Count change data
◇ ◇ ◇ ◇ ◇ ◇ ◇

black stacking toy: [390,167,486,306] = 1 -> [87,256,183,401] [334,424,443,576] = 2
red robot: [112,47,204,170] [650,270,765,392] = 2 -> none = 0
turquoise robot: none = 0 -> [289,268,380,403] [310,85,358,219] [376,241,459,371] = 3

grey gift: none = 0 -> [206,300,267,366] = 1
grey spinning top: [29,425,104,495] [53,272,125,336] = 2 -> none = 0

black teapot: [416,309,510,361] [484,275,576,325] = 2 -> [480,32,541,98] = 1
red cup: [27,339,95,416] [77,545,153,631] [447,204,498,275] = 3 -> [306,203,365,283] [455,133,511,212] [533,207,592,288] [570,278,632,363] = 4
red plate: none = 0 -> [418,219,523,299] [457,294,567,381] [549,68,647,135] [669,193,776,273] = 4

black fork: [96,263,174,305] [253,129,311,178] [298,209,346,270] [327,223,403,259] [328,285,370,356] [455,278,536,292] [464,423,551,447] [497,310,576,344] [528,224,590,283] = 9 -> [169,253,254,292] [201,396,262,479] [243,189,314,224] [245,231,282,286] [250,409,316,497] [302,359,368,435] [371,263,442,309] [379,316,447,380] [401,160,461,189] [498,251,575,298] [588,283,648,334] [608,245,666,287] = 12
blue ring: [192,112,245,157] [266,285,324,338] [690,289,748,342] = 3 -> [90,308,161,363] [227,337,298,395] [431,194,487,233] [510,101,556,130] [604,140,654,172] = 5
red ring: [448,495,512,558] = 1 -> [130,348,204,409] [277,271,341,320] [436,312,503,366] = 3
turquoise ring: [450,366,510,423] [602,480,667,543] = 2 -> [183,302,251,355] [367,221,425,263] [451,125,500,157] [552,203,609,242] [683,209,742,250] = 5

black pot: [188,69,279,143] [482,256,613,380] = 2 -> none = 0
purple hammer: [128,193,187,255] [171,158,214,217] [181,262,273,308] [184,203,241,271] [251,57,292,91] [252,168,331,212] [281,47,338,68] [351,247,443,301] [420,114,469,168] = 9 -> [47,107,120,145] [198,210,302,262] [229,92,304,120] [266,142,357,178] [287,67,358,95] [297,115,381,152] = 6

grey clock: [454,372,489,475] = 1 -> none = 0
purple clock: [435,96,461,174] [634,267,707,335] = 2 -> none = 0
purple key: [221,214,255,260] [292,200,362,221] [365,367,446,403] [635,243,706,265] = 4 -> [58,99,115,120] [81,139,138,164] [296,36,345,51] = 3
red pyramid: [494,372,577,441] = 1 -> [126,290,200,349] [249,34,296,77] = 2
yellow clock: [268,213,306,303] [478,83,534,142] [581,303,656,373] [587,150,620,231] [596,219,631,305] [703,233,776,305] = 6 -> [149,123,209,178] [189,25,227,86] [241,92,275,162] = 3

◇ ◇ ◇ ◇ ◇ ◇ ◇

Task to complete: Transcribe the records above exactly, keeping every line.

Solution to this exercise:
black stacking toy: [390,167,486,306] = 1 -> [87,256,183,401] [334,424,443,576] = 2
red robot: [112,47,204,170] [650,270,765,392] = 2 -> none = 0
turquoise robot: none = 0 -> [289,268,380,403] [310,85,358,219] [376,241,459,371] = 3

grey gift: none = 0 -> [206,300,267,366] = 1
grey spinning top: [29,425,104,495] [53,272,125,336] = 2 -> none = 0

black teapot: [416,309,510,361] [484,275,576,325] = 2 -> [480,32,541,98] = 1
red cup: [27,339,95,416] [77,545,153,631] [447,204,498,275] = 3 -> [306,203,365,283] [455,133,511,212] [533,207,592,288] [570,278,632,363] = 4
red plate: none = 0 -> [418,219,523,299] [457,294,567,381] [549,68,647,135] [669,193,776,273] = 4

black fork: [96,263,174,305] [253,129,311,178] [298,209,346,270] [327,223,403,259] [328,285,370,356] [455,278,536,292] [464,423,551,447] [497,310,576,344] [528,224,590,283] = 9 -> [169,253,254,292] [201,396,262,479] [243,189,314,224] [245,231,282,286] [250,409,316,497] [302,359,368,435] [371,263,442,309] [379,316,447,380] [401,160,461,189] [498,251,575,298] [588,283,648,334] [608,245,666,287] = 12
blue ring: [192,112,245,157] [266,285,324,338] [690,289,748,342] = 3 -> [90,308,161,363] [227,337,298,395] [431,194,487,233] [510,101,556,130] [604,140,654,172] = 5
red ring: [448,495,512,558] = 1 -> [130,348,204,409] [277,271,341,320] [436,312,503,366] = 3
turquoise ring: [450,366,510,423] [602,480,667,543] = 2 -> [183,302,251,355] [367,221,425,263] [451,125,500,157] [552,203,609,242] [683,209,742,250] = 5

black pot: [188,69,279,143] [482,256,613,380] = 2 -> none = 0
purple hammer: [128,193,187,255] [171,158,214,217] [181,262,273,308] [184,203,241,271] [251,57,292,91] [252,168,331,212] [281,47,338,68] [351,247,443,301] [420,114,469,168] = 9 -> [47,107,120,145] [198,210,302,262] [229,92,304,120] [266,142,357,178] [287,67,358,95] [297,115,381,152] = 6

grey clock: [454,372,489,475] = 1 -> none = 0
purple clock: [435,96,461,174] [634,267,707,335] = 2 -> none = 0
purple key: [221,214,255,260] [292,200,362,221] [365,367,446,403] [635,243,706,265] = 4 -> [58,99,115,120] [81,139,138,164] [296,36,345,51] = 3
red pyramid: [494,372,577,441] = 1 -> [126,290,200,349] [249,34,296,77] = 2
yellow clock: [268,213,306,303] [478,83,534,142] [581,303,656,373] [587,150,620,231] [596,219,631,305] [703,233,776,305] = 6 -> [149,123,209,178] [189,25,227,86] [241,92,275,162] = 3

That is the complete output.